--- START ---

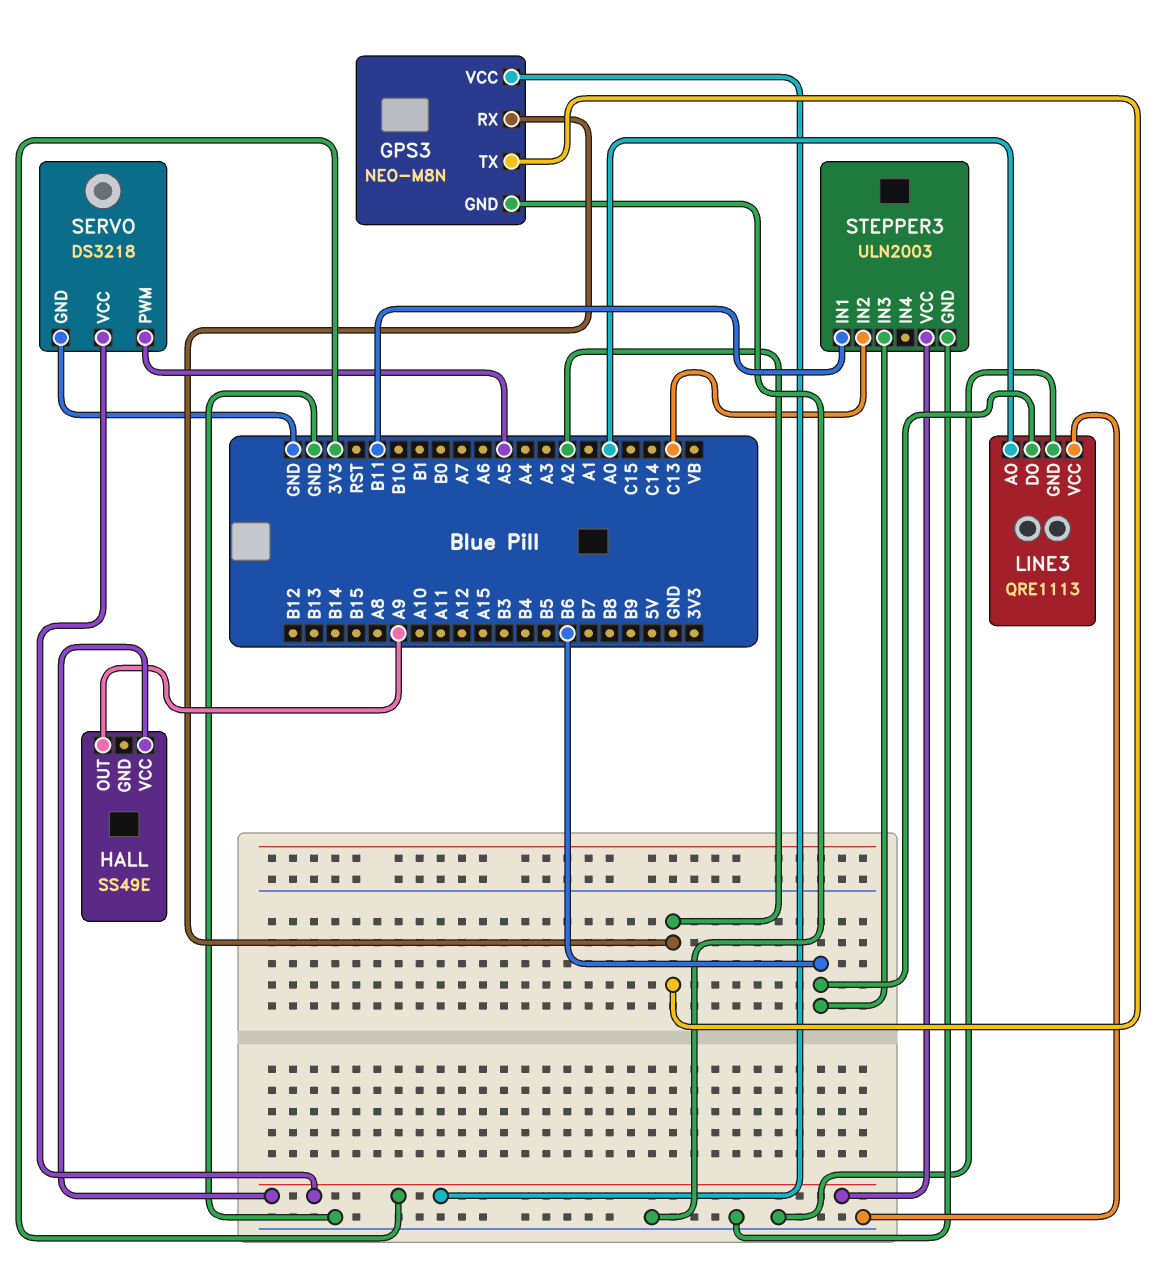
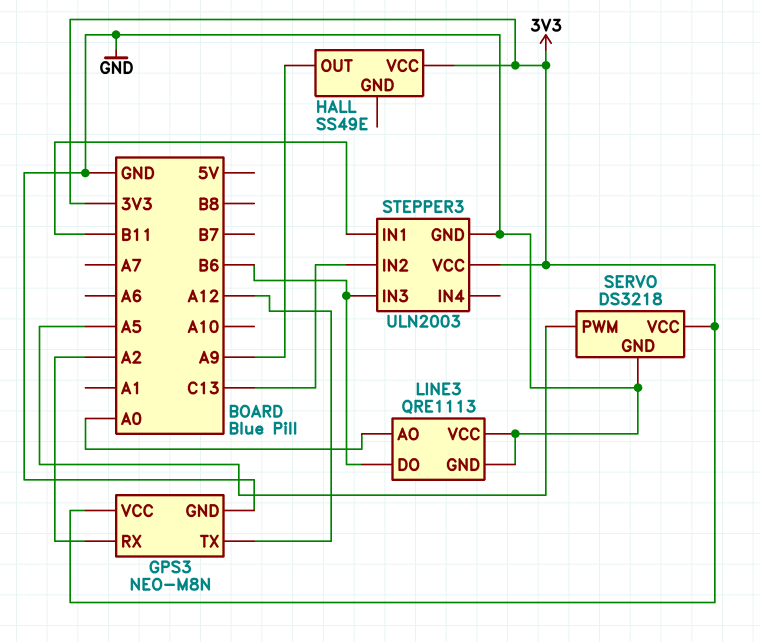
GPS3 pin TX: A2 -> A12

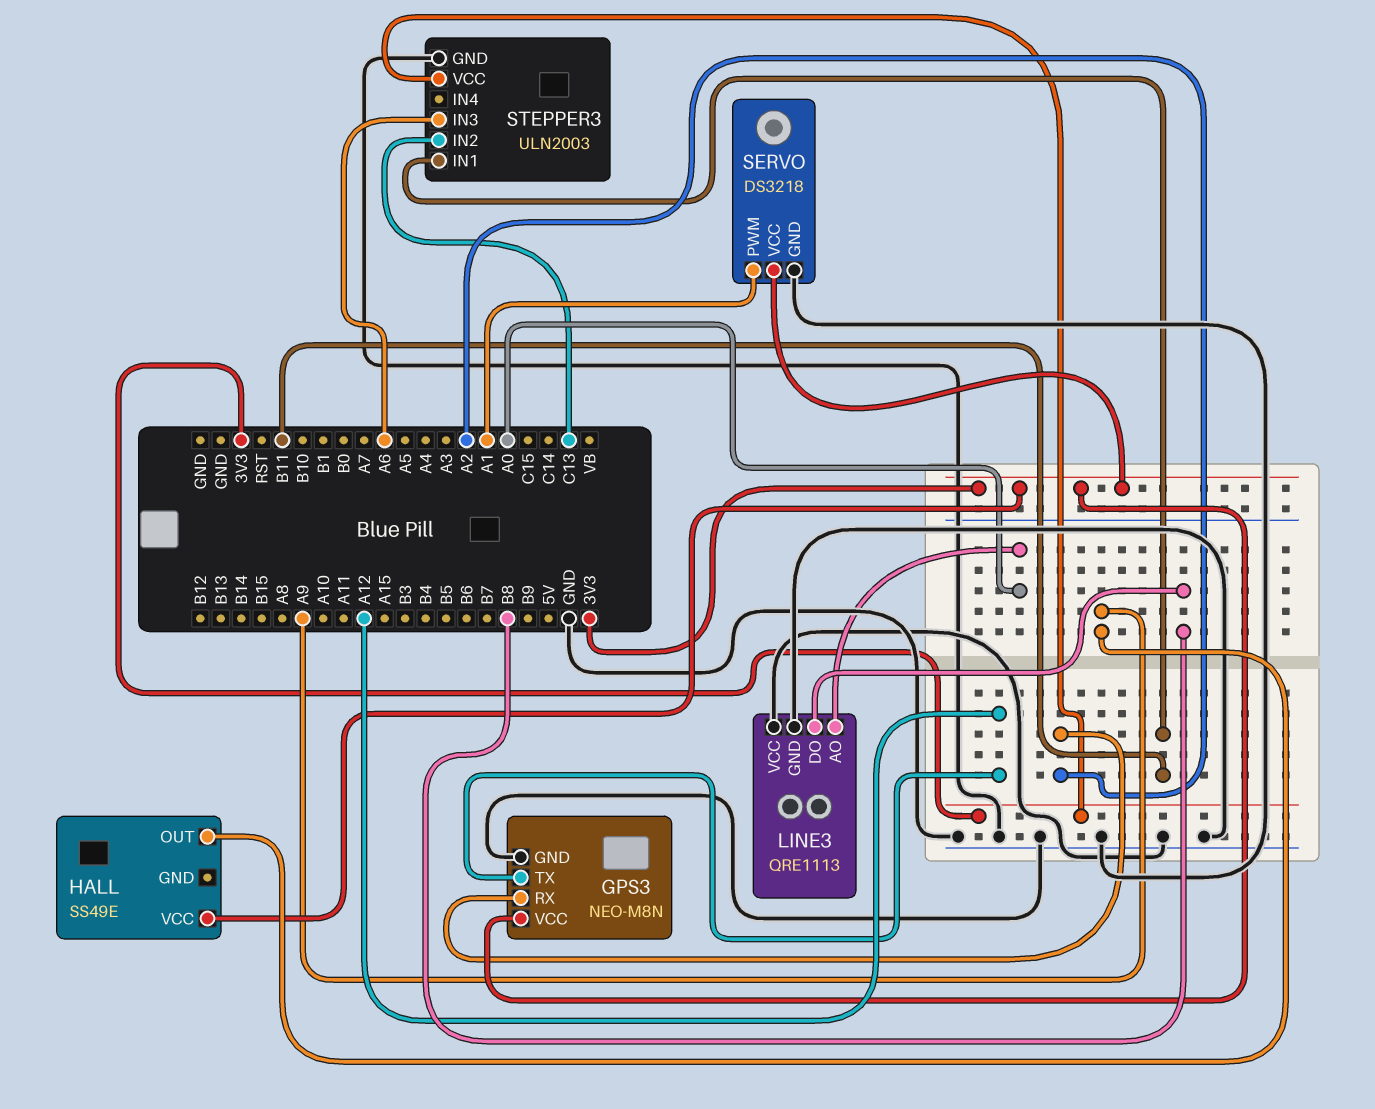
LINE3 pin DO: B6 -> B8
SERVO pin PWM: A5 -> A1
STEPPER3 pin IN3: B6 -> A6

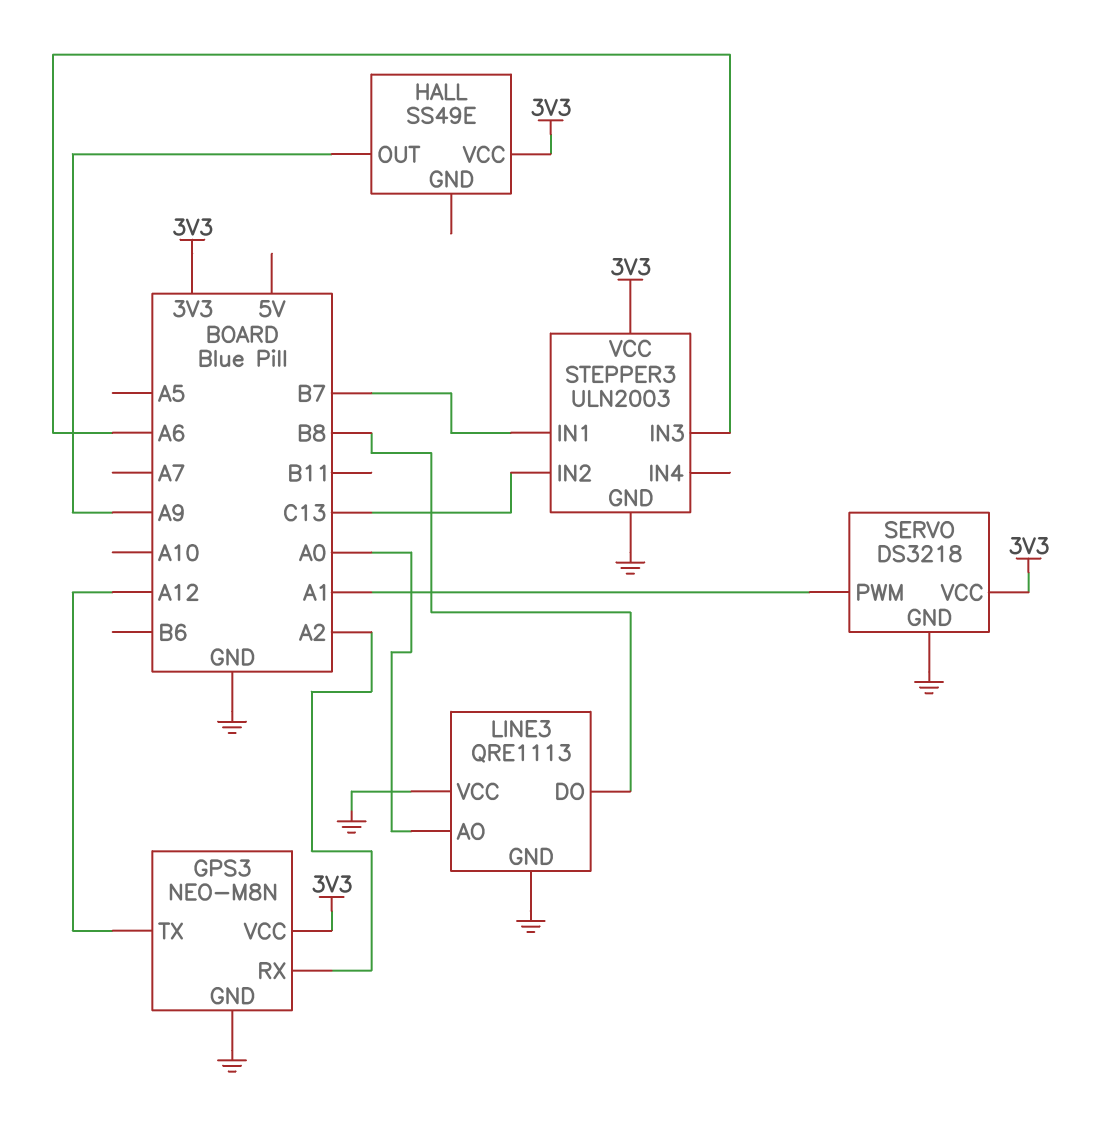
STEPPER3 pin IN1: B11 -> B7

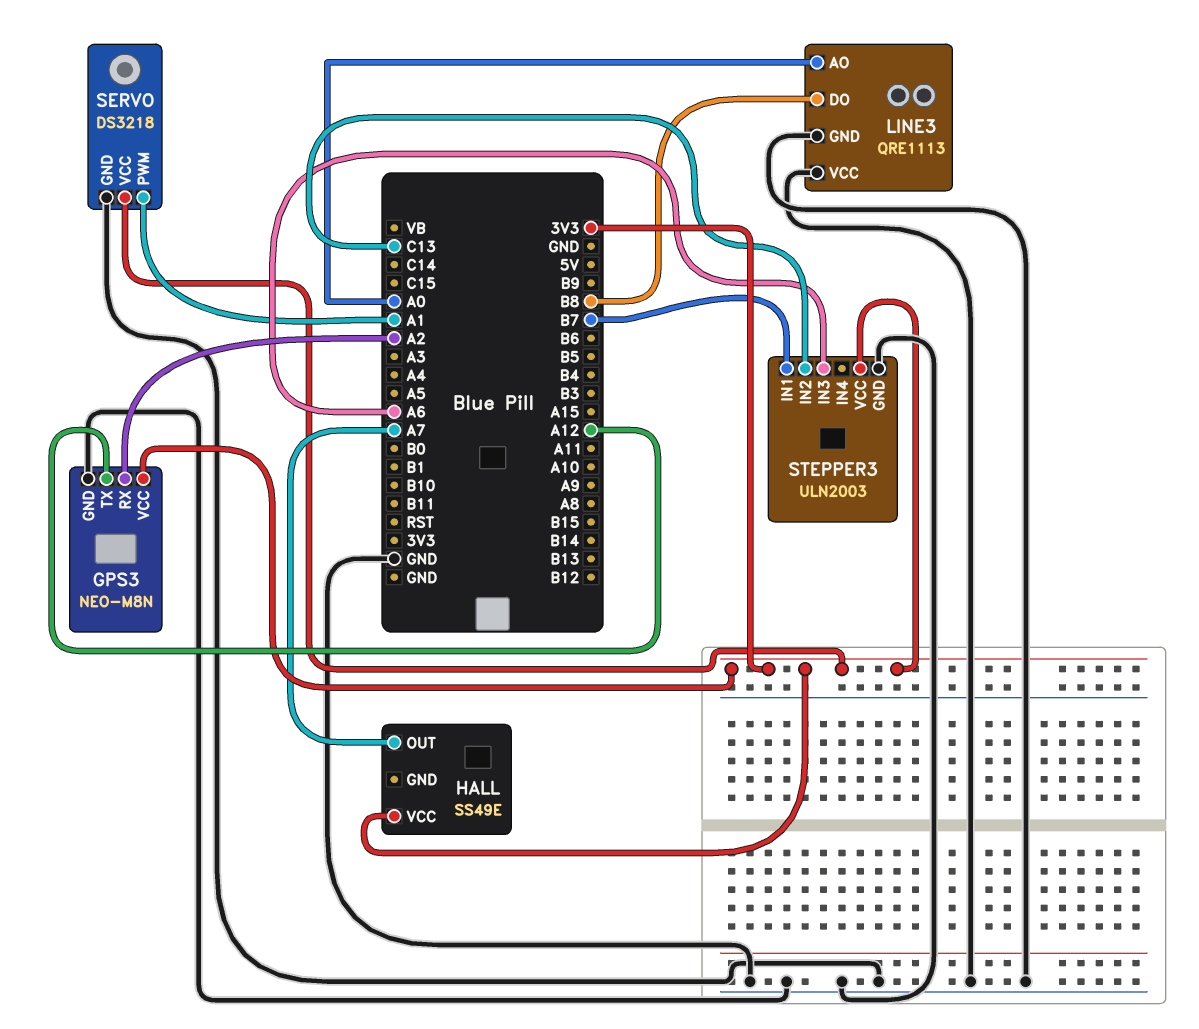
HALL pin OUT: A9 -> A7

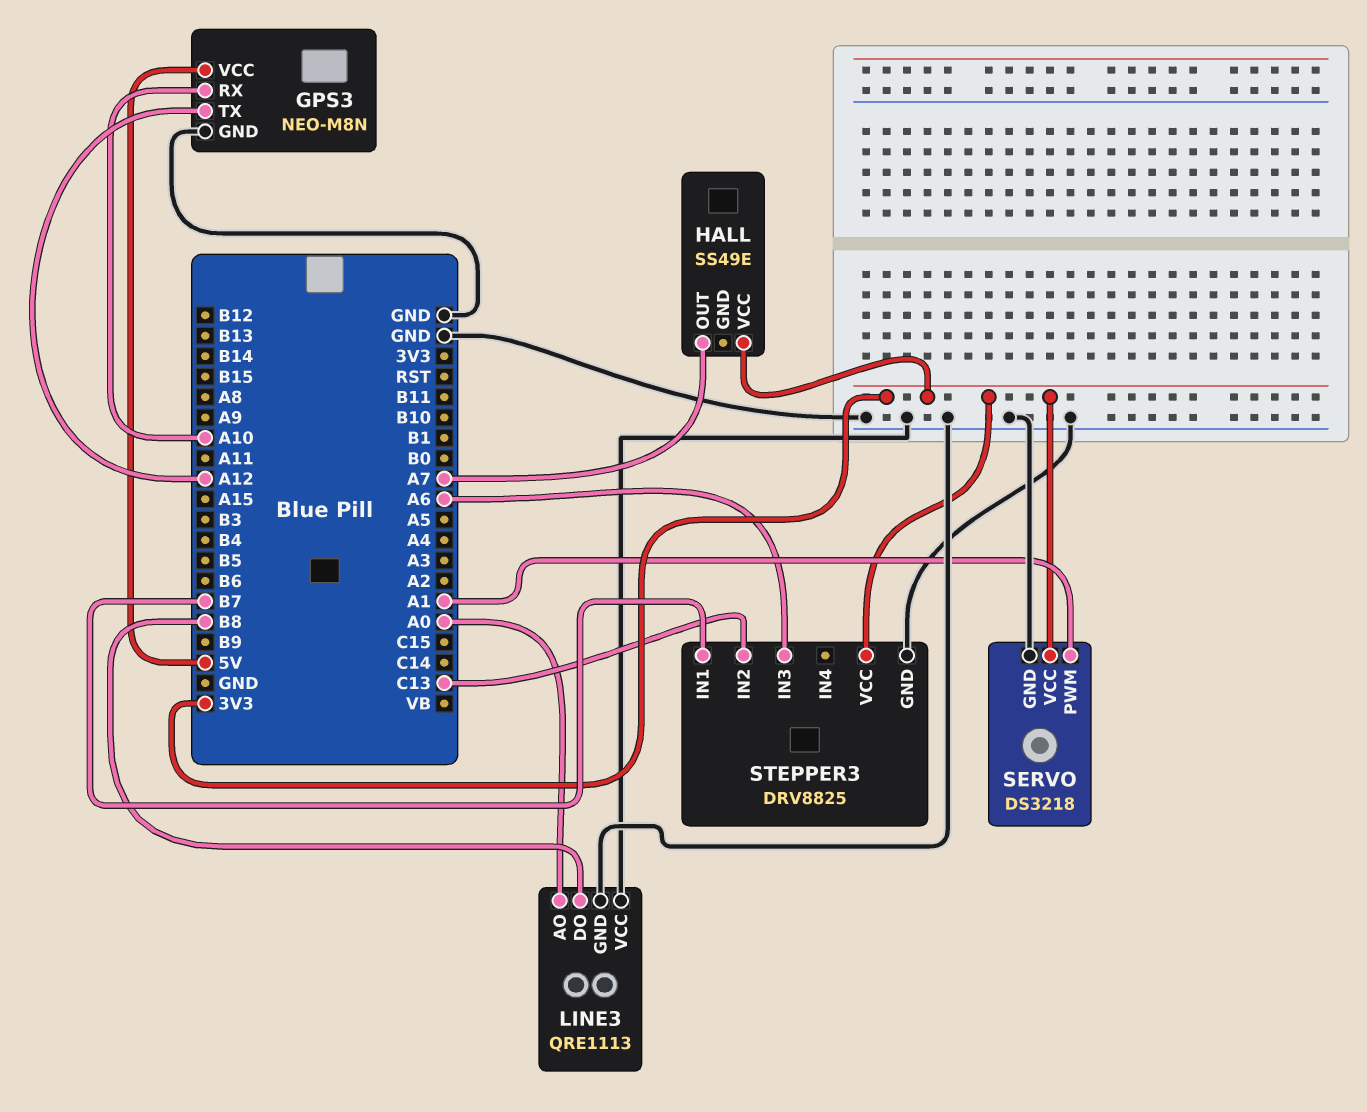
GPS3 pin RX: A2 -> A10
GPS3 pin VCC: 3V3 -> 5V
STEPPER3: ULN2003 -> DRV8825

--- END ---

• Assignment:
From the first line to the last, restate the entries exactly, without pictures.

• Output:
GPS3 pin TX: A2 -> A12

LINE3 pin DO: B6 -> B8
SERVO pin PWM: A5 -> A1
STEPPER3 pin IN3: B6 -> A6

STEPPER3 pin IN1: B11 -> B7

HALL pin OUT: A9 -> A7

GPS3 pin RX: A2 -> A10
GPS3 pin VCC: 3V3 -> 5V
STEPPER3: ULN2003 -> DRV8825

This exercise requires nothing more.